◆ Excerpted data
------------

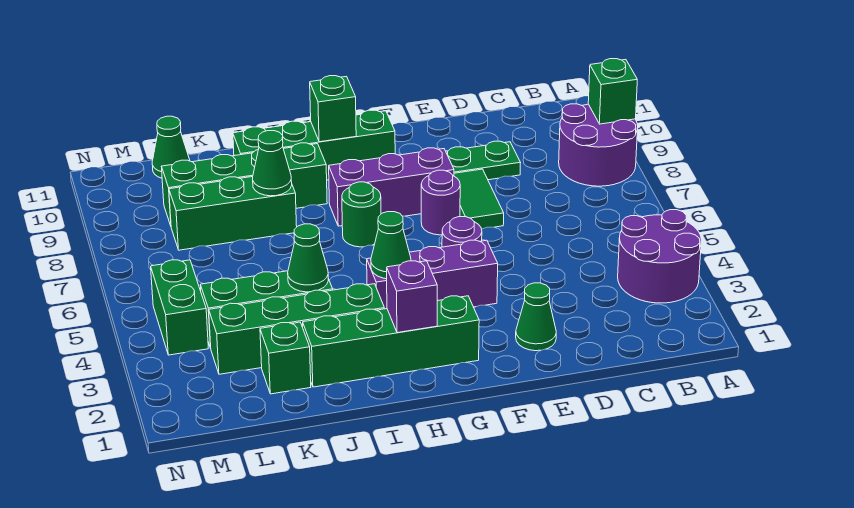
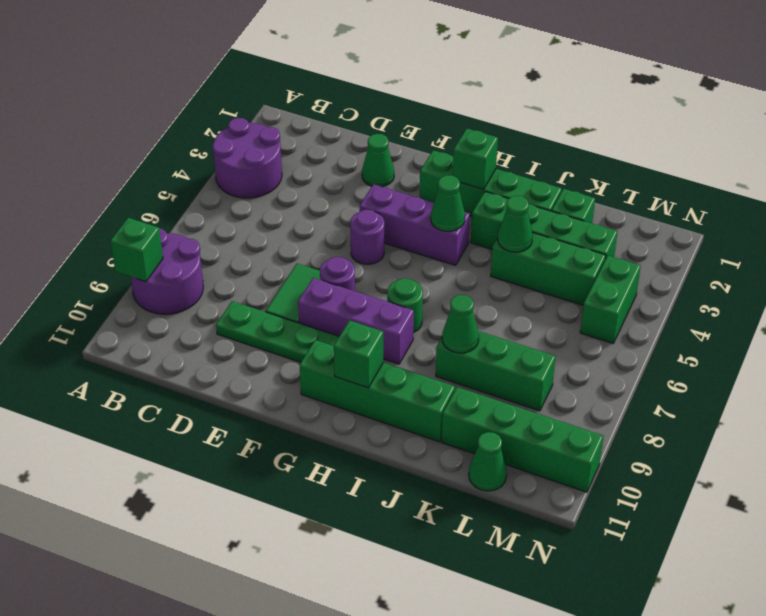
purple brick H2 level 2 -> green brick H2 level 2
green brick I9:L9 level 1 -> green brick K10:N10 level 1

------------

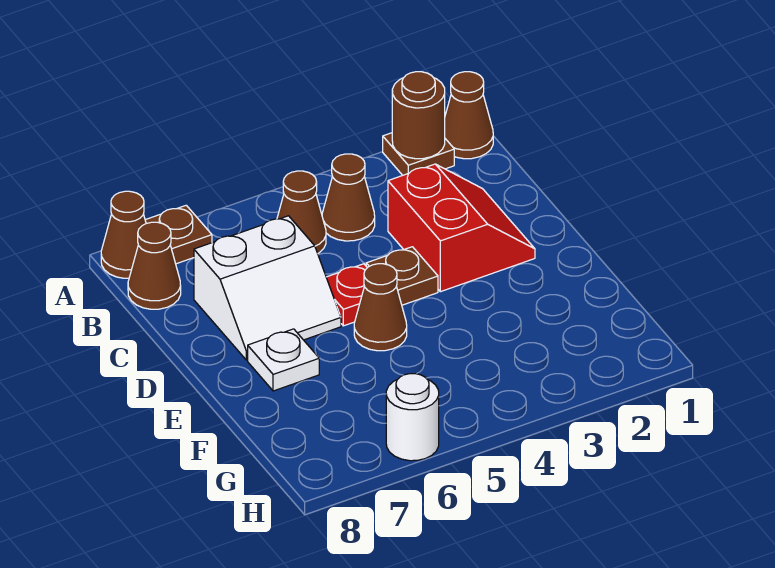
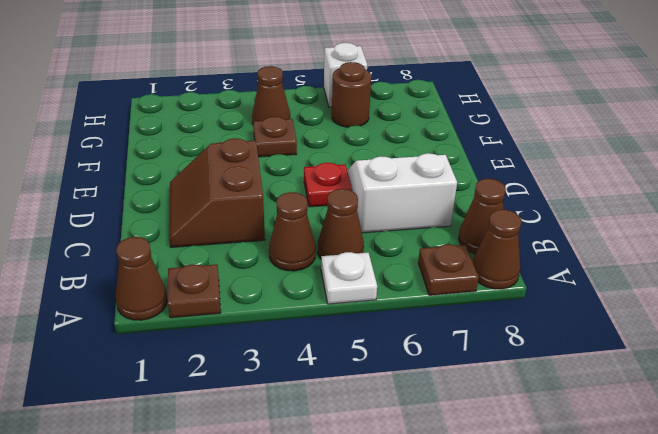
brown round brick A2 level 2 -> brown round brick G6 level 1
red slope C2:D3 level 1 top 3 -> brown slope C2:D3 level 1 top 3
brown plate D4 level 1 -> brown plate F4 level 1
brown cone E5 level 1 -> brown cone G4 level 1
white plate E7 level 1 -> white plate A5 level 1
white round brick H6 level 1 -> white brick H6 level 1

------------

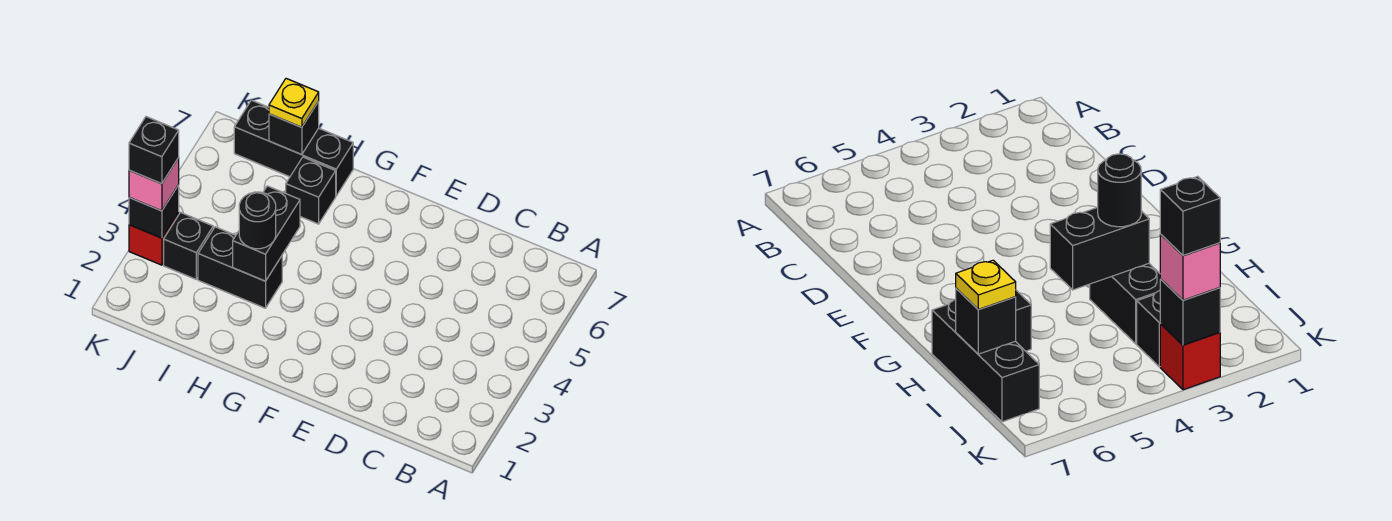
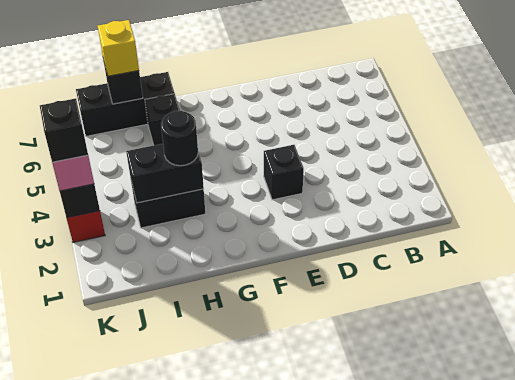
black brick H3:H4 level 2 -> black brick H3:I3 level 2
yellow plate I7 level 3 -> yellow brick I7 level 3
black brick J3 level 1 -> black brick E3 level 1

------------

◆ Problem to work on
Scan the data above; copy every line where "black" appears.

◆ Result of the task
black brick H3:H4 level 2 -> black brick H3:I3 level 2
black brick J3 level 1 -> black brick E3 level 1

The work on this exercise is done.